== Detected change data ==
┏━━
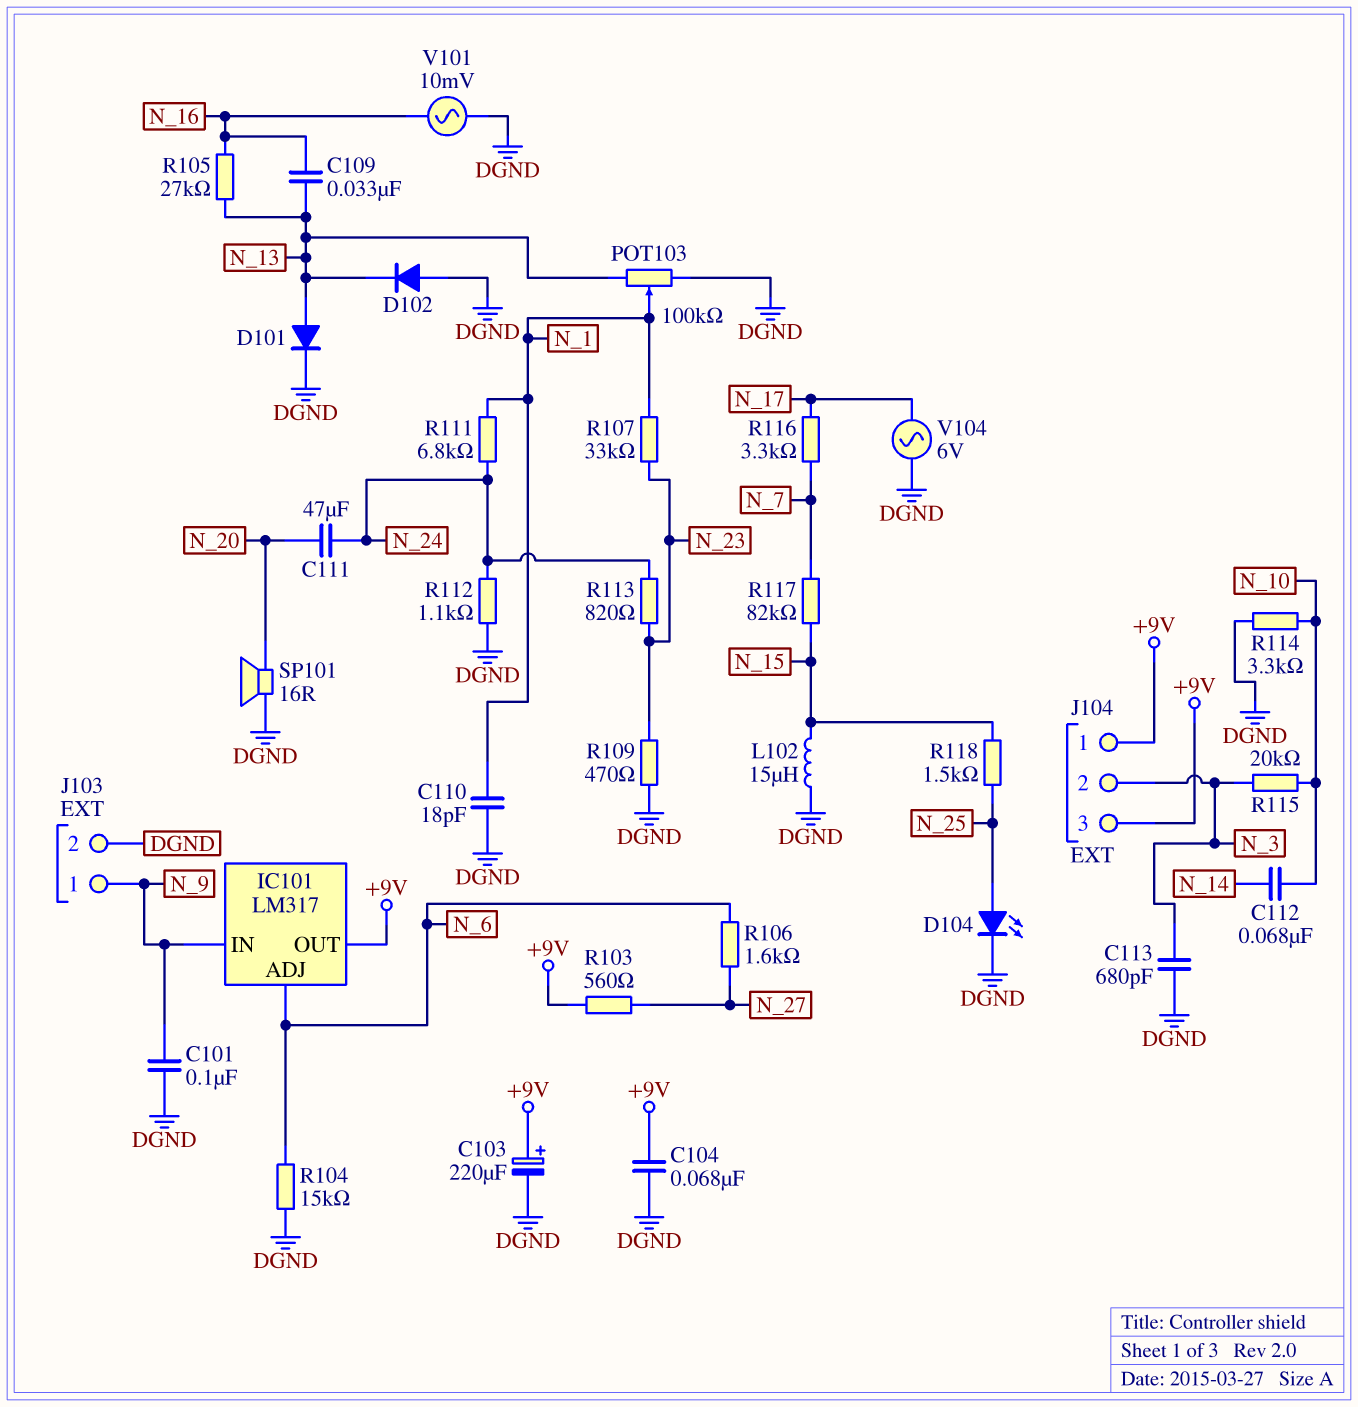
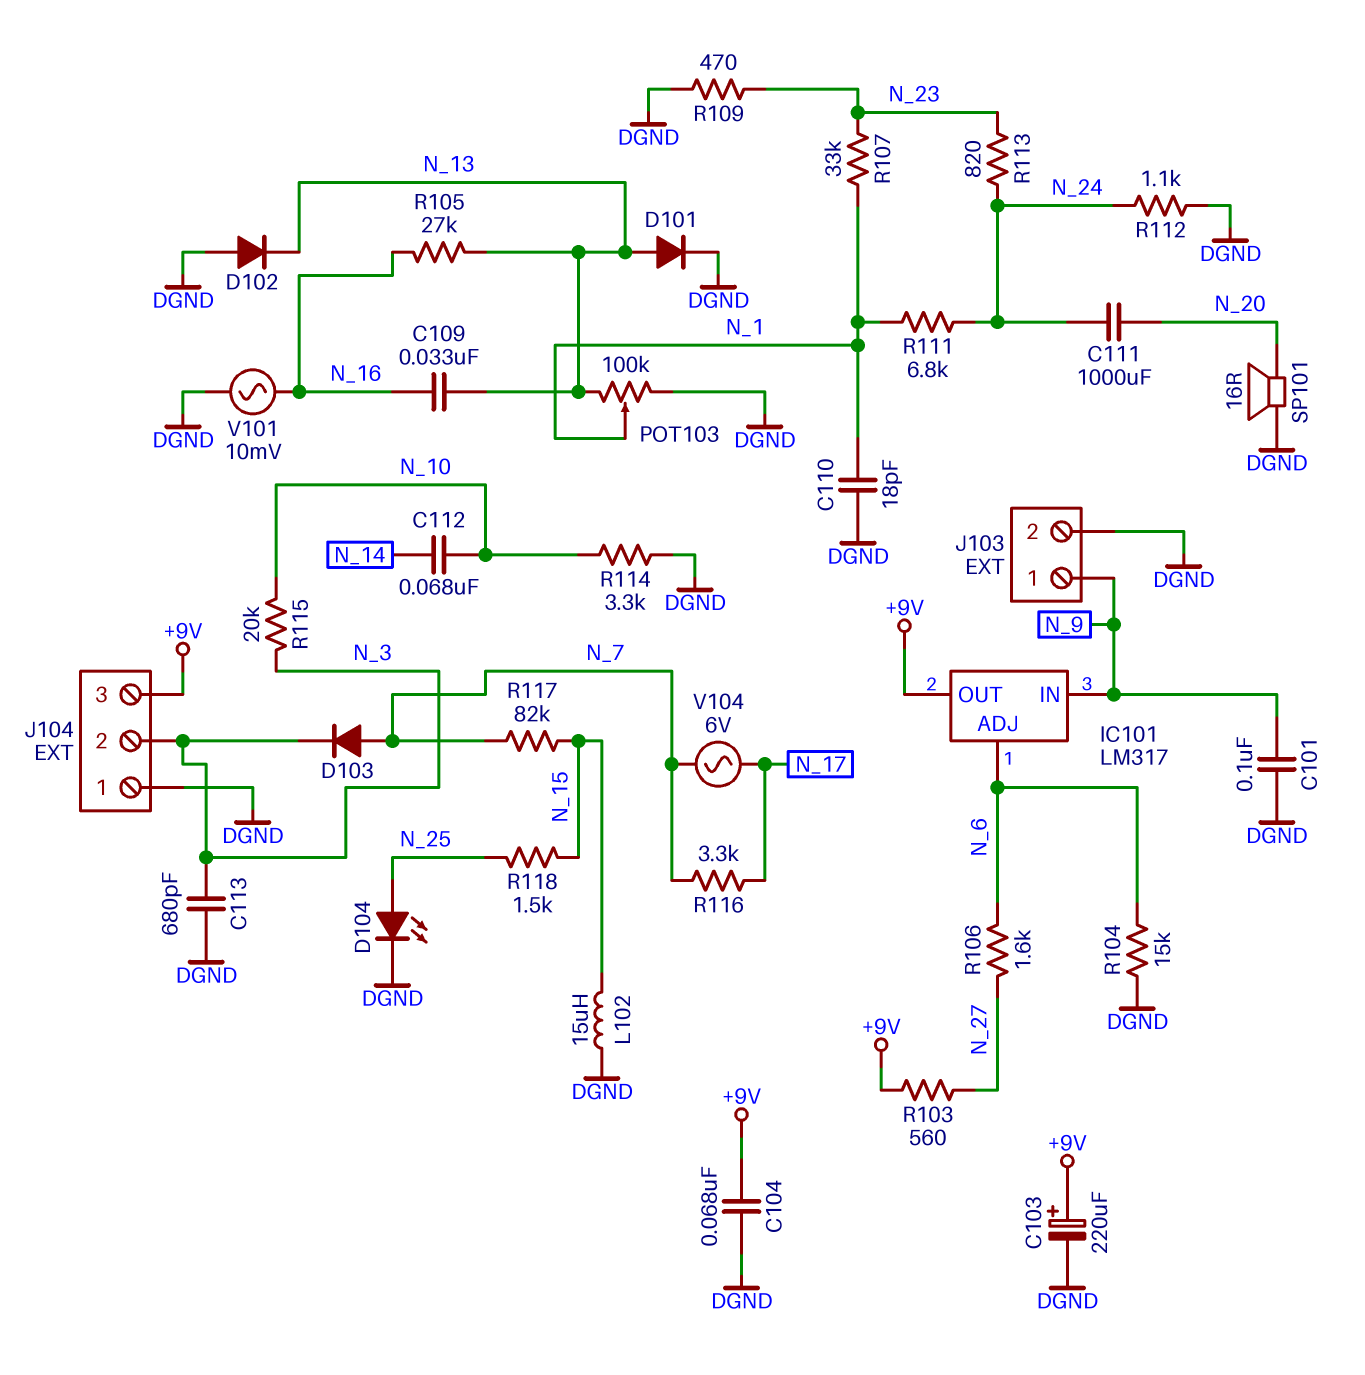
C111: 47uF (N_20, N_24) -> 1000uF (N_20, N_24)
D103: none -> diode (A N_7, K N_3)
J104 pin 1: +9V -> DGND
V104: AC 6V (DGND, N_17) -> AC 6V (N_7, N_17)

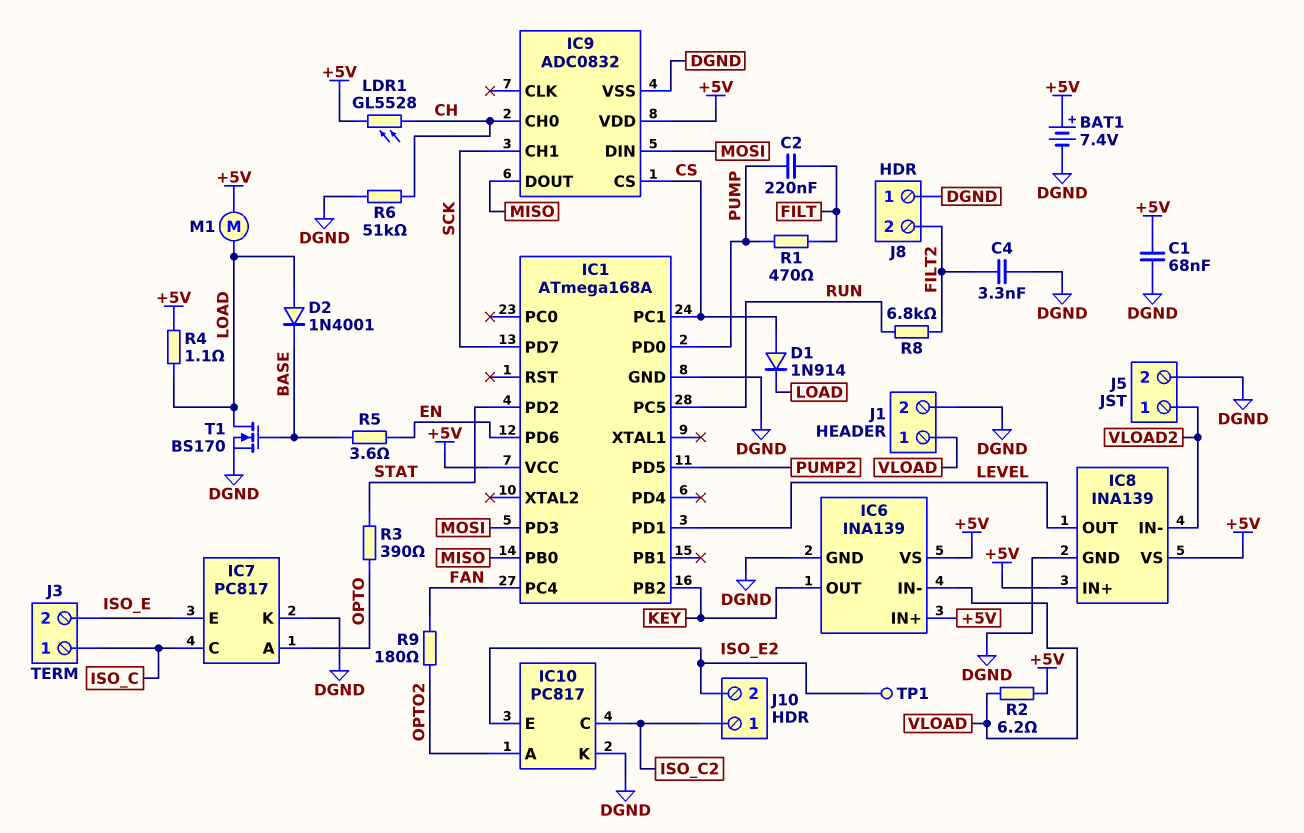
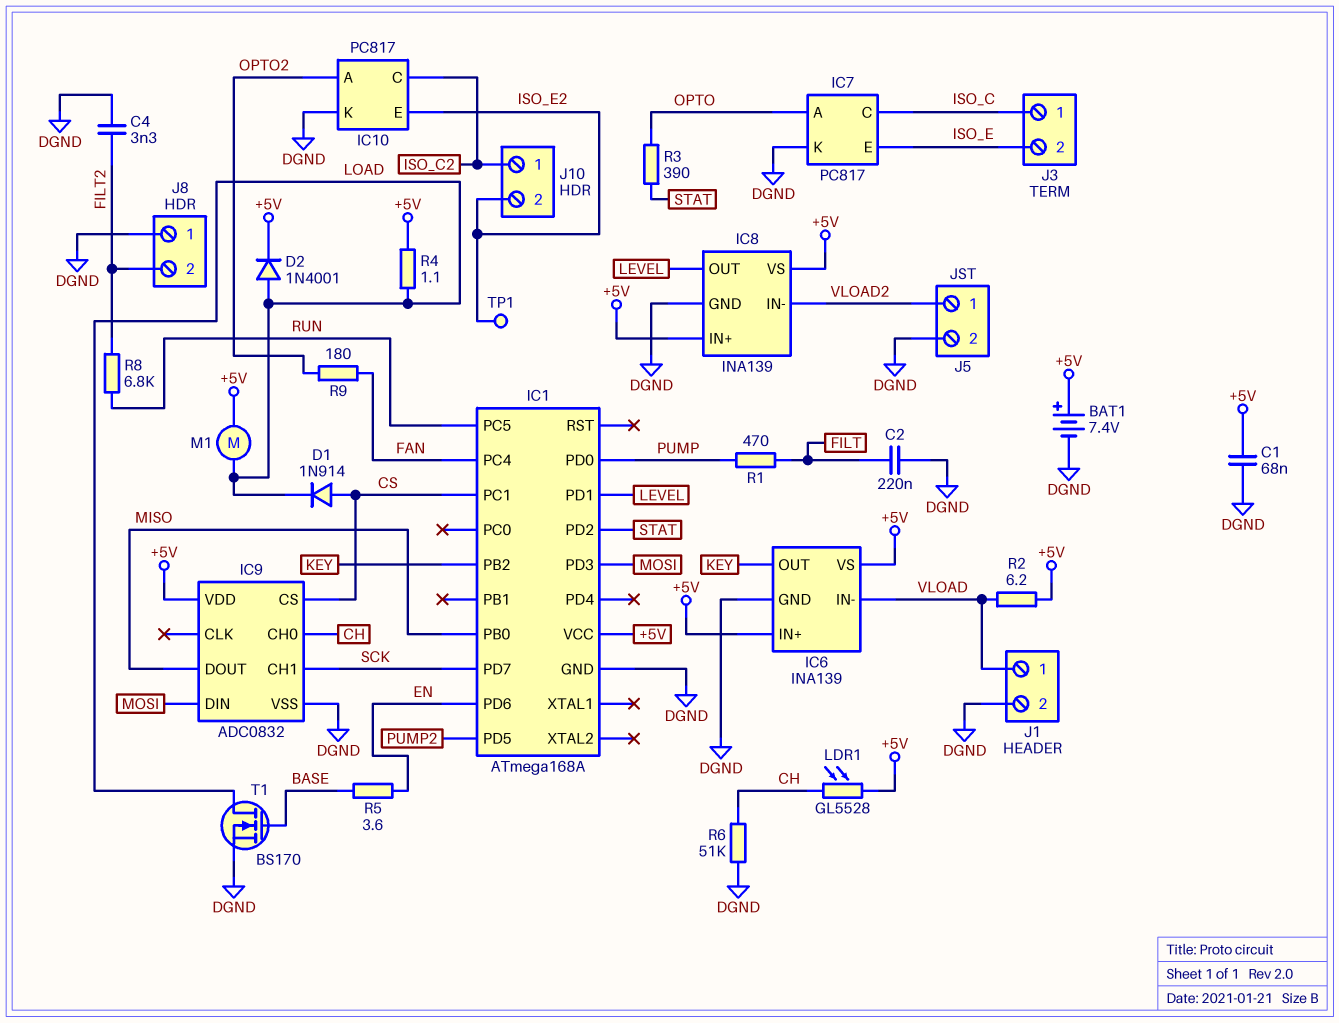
C2: 220nF (FILT, PUMP) -> 220nF (DGND, FILT)
D2: diode 1N4001 (A LOAD, K BASE) -> diode 1N4001 (A LOAD, K +5V)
┗━━
== EXERCISE AIM ==
When copying the entries, drop the images and keep every line exact.

== ANSWER AREA ==
C111: 47uF (N_20, N_24) -> 1000uF (N_20, N_24)
D103: none -> diode (A N_7, K N_3)
J104 pin 1: +9V -> DGND
V104: AC 6V (DGND, N_17) -> AC 6V (N_7, N_17)

C2: 220nF (FILT, PUMP) -> 220nF (DGND, FILT)
D2: diode 1N4001 (A LOAD, K BASE) -> diode 1N4001 (A LOAD, K +5V)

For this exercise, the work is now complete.